# YOUR TASK
In the listing that follows, locate the line containing "GPS2 pin RX: GP14 -> GP9" and the line containing "MATRIX1 pin DIN: VP -> D22". Retype exactly those two lines and every line between them, and nothing more.

# EXERCISE INPUTS
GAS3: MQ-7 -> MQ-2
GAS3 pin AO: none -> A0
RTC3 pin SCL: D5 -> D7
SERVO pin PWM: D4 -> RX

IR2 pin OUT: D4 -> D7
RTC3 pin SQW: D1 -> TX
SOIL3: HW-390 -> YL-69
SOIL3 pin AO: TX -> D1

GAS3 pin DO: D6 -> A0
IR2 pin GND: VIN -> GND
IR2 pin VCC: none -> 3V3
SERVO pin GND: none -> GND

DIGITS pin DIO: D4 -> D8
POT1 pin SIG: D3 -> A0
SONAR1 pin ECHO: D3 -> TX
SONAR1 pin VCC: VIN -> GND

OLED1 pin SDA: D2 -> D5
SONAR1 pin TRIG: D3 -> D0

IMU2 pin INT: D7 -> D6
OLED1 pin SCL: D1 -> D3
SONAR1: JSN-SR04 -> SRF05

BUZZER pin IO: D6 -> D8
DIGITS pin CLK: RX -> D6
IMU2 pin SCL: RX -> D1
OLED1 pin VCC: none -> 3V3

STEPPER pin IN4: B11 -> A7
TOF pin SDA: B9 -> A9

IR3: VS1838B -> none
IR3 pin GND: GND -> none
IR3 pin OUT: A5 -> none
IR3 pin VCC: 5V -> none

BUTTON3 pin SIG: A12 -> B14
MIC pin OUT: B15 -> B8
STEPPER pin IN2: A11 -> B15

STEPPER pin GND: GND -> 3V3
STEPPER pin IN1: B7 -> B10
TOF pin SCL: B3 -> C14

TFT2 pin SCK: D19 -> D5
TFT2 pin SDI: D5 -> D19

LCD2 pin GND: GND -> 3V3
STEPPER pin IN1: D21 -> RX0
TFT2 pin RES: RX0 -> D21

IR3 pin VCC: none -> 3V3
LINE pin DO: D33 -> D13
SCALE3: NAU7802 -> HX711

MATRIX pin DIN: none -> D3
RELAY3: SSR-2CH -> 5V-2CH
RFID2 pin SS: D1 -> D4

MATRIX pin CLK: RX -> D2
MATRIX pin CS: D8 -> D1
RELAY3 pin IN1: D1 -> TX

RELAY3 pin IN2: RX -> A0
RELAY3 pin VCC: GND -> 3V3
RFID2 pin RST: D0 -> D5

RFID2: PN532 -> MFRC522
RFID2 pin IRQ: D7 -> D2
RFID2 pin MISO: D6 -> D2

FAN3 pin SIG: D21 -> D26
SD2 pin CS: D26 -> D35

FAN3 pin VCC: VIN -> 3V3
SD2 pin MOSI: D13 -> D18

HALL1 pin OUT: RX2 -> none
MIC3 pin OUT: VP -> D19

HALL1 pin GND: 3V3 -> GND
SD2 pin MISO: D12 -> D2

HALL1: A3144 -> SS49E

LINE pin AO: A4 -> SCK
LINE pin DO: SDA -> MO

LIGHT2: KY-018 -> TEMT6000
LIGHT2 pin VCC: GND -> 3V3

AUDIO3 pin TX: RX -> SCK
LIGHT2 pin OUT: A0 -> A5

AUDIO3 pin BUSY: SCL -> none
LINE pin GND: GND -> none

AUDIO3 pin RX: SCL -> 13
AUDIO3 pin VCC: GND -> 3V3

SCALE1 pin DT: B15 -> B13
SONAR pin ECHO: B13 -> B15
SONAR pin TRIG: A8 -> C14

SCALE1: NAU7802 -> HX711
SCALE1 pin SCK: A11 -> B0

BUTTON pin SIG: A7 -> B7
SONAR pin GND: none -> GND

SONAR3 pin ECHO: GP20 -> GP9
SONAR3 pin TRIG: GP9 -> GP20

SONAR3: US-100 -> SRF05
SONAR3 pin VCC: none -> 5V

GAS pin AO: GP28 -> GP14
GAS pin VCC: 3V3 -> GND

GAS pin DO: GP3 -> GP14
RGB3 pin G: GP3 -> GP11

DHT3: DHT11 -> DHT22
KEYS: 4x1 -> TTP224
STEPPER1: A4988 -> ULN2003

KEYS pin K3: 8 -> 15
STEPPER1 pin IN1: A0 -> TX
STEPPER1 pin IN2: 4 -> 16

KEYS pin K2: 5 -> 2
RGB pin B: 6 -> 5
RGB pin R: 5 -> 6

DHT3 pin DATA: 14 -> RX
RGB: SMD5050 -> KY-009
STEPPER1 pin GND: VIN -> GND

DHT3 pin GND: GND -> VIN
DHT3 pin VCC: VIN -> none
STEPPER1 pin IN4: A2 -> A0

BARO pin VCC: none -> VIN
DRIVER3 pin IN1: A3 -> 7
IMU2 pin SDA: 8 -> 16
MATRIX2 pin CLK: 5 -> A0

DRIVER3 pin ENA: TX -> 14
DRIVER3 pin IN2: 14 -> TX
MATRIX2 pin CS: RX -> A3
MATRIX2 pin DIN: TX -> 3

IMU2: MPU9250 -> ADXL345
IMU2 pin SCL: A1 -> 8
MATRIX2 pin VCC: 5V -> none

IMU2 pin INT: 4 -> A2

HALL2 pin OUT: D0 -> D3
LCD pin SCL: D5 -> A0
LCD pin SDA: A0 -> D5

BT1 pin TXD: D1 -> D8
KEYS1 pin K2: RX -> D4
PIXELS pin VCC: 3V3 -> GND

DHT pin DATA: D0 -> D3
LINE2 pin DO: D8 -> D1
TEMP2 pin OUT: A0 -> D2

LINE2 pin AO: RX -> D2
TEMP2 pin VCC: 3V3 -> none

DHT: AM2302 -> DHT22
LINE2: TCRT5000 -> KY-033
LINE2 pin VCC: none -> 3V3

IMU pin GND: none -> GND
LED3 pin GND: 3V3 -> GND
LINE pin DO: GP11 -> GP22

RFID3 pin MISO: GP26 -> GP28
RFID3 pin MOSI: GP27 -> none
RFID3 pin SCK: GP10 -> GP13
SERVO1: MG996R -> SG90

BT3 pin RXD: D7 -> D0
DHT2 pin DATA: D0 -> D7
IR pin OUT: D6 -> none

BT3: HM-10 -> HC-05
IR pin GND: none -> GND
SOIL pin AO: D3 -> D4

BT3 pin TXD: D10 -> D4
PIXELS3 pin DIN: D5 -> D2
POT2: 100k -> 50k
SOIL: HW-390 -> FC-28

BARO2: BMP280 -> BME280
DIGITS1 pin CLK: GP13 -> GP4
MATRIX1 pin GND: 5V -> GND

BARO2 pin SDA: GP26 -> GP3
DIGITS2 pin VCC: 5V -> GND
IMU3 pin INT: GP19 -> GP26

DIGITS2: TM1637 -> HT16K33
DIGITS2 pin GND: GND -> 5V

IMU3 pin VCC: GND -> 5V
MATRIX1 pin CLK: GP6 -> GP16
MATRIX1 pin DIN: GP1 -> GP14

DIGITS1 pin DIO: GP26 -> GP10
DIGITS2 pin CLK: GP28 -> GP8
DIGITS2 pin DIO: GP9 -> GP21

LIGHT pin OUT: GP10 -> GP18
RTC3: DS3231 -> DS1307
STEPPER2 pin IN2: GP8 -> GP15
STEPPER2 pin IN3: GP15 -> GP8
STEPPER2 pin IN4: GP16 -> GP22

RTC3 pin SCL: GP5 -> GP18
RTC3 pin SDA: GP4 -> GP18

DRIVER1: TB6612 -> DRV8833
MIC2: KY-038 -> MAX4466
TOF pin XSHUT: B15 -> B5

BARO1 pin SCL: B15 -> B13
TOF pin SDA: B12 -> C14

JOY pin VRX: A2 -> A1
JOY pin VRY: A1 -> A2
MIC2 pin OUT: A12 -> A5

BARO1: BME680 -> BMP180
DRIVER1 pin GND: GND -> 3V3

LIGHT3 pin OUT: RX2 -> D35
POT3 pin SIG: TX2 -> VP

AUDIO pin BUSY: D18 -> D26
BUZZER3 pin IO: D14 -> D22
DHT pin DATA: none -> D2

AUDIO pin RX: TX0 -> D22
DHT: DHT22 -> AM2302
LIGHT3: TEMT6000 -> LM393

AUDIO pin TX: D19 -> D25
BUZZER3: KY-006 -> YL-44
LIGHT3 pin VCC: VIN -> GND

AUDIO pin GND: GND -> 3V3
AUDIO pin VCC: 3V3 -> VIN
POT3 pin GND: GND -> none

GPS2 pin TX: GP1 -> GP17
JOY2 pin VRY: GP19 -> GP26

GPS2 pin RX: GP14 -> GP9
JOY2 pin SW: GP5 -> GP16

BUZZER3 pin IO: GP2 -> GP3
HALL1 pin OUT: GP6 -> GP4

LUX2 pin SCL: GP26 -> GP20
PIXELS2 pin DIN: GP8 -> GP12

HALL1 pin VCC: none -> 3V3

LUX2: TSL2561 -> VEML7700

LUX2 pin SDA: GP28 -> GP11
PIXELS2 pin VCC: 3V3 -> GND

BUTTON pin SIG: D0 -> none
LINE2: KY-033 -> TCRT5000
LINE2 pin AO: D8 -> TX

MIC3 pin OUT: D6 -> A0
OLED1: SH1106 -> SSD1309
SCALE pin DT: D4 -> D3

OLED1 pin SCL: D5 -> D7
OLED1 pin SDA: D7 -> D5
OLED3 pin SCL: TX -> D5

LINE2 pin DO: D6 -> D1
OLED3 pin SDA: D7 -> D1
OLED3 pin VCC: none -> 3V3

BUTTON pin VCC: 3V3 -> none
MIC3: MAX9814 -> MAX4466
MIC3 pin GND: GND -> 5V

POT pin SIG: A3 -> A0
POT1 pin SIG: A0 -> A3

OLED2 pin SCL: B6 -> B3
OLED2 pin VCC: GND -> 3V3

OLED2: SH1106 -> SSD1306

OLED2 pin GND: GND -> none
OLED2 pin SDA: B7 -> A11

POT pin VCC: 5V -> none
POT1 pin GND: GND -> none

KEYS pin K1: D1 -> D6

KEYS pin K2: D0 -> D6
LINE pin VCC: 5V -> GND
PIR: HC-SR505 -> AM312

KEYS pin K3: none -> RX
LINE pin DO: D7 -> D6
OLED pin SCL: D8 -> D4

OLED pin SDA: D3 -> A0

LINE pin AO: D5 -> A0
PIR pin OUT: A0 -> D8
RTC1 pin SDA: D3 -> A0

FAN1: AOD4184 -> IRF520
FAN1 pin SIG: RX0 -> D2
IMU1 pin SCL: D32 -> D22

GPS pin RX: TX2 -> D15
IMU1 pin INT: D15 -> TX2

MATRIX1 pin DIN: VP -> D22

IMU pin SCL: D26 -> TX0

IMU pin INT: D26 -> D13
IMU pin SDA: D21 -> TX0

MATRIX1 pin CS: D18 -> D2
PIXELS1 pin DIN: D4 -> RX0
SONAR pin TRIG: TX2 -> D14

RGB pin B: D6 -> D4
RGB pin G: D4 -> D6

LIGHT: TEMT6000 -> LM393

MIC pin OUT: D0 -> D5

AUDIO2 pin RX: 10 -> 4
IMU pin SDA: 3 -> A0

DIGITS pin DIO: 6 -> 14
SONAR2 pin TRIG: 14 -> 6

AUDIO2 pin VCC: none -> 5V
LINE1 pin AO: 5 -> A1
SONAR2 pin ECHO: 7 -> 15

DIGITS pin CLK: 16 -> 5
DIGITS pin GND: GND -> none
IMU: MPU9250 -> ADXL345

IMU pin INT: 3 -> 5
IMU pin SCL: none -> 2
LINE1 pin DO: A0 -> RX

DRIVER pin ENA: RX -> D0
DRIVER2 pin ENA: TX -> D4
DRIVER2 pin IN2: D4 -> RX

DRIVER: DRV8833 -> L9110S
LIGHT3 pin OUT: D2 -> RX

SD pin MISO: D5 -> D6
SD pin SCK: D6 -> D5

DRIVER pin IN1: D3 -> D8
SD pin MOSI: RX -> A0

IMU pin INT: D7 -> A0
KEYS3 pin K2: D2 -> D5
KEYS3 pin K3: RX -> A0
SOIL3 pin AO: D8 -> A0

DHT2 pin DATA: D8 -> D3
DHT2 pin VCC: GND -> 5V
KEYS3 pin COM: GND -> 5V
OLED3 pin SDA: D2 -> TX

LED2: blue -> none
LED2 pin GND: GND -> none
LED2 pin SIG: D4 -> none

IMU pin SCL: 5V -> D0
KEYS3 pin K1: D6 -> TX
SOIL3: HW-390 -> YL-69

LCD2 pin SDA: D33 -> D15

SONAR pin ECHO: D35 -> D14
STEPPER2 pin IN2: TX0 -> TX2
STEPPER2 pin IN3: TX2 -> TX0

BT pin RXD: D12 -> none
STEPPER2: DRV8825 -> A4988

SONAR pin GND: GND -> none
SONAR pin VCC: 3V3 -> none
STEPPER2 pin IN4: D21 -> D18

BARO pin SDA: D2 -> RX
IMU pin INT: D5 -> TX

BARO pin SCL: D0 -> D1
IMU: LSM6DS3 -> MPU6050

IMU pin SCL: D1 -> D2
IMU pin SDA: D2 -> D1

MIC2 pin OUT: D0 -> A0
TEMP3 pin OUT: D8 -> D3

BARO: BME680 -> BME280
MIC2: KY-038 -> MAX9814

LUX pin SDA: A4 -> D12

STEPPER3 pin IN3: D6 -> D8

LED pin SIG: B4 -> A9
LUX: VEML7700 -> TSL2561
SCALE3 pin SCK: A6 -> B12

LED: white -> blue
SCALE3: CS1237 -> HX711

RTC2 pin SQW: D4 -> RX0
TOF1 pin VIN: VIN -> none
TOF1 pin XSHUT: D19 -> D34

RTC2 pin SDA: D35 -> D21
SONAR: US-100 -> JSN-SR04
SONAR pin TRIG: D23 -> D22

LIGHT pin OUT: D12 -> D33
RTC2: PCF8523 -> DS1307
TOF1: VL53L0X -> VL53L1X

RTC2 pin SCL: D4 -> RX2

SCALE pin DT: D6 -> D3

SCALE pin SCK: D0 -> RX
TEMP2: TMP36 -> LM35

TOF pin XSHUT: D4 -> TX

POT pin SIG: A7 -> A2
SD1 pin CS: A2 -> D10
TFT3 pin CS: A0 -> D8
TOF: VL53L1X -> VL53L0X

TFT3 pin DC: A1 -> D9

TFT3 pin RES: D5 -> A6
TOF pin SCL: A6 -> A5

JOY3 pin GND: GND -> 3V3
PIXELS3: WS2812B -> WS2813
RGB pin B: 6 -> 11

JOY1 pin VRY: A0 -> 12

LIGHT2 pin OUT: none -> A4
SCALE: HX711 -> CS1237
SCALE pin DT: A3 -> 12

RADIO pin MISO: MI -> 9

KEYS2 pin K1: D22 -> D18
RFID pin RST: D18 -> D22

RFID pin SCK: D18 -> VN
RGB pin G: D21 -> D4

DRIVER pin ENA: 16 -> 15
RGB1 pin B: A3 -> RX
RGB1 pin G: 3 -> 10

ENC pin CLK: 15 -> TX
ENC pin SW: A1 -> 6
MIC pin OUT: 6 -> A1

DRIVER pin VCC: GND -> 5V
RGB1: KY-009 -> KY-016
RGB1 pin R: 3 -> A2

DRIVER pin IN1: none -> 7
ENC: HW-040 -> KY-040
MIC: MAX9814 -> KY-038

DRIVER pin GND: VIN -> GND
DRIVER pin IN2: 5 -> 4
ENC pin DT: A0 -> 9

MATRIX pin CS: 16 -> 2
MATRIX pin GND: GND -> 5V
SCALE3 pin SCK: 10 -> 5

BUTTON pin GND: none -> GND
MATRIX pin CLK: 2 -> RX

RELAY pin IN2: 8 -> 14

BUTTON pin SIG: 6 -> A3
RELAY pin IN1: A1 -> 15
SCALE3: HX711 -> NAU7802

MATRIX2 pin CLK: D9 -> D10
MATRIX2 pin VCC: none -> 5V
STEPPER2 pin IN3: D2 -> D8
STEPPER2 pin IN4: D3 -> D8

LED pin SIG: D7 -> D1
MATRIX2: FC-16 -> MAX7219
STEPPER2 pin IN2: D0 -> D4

# ANSWER FOR THIS EXERCISE
GPS2 pin RX: GP14 -> GP9
JOY2 pin SW: GP5 -> GP16

BUZZER3 pin IO: GP2 -> GP3
HALL1 pin OUT: GP6 -> GP4

LUX2 pin SCL: GP26 -> GP20
PIXELS2 pin DIN: GP8 -> GP12

HALL1 pin VCC: none -> 3V3

LUX2: TSL2561 -> VEML7700

LUX2 pin SDA: GP28 -> GP11
PIXELS2 pin VCC: 3V3 -> GND

BUTTON pin SIG: D0 -> none
LINE2: KY-033 -> TCRT5000
LINE2 pin AO: D8 -> TX

MIC3 pin OUT: D6 -> A0
OLED1: SH1106 -> SSD1309
SCALE pin DT: D4 -> D3

OLED1 pin SCL: D5 -> D7
OLED1 pin SDA: D7 -> D5
OLED3 pin SCL: TX -> D5

LINE2 pin DO: D6 -> D1
OLED3 pin SDA: D7 -> D1
OLED3 pin VCC: none -> 3V3

BUTTON pin VCC: 3V3 -> none
MIC3: MAX9814 -> MAX4466
MIC3 pin GND: GND -> 5V

POT pin SIG: A3 -> A0
POT1 pin SIG: A0 -> A3

OLED2 pin SCL: B6 -> B3
OLED2 pin VCC: GND -> 3V3

OLED2: SH1106 -> SSD1306

OLED2 pin GND: GND -> none
OLED2 pin SDA: B7 -> A11

POT pin VCC: 5V -> none
POT1 pin GND: GND -> none

KEYS pin K1: D1 -> D6

KEYS pin K2: D0 -> D6
LINE pin VCC: 5V -> GND
PIR: HC-SR505 -> AM312

KEYS pin K3: none -> RX
LINE pin DO: D7 -> D6
OLED pin SCL: D8 -> D4

OLED pin SDA: D3 -> A0

LINE pin AO: D5 -> A0
PIR pin OUT: A0 -> D8
RTC1 pin SDA: D3 -> A0

FAN1: AOD4184 -> IRF520
FAN1 pin SIG: RX0 -> D2
IMU1 pin SCL: D32 -> D22

GPS pin RX: TX2 -> D15
IMU1 pin INT: D15 -> TX2

MATRIX1 pin DIN: VP -> D22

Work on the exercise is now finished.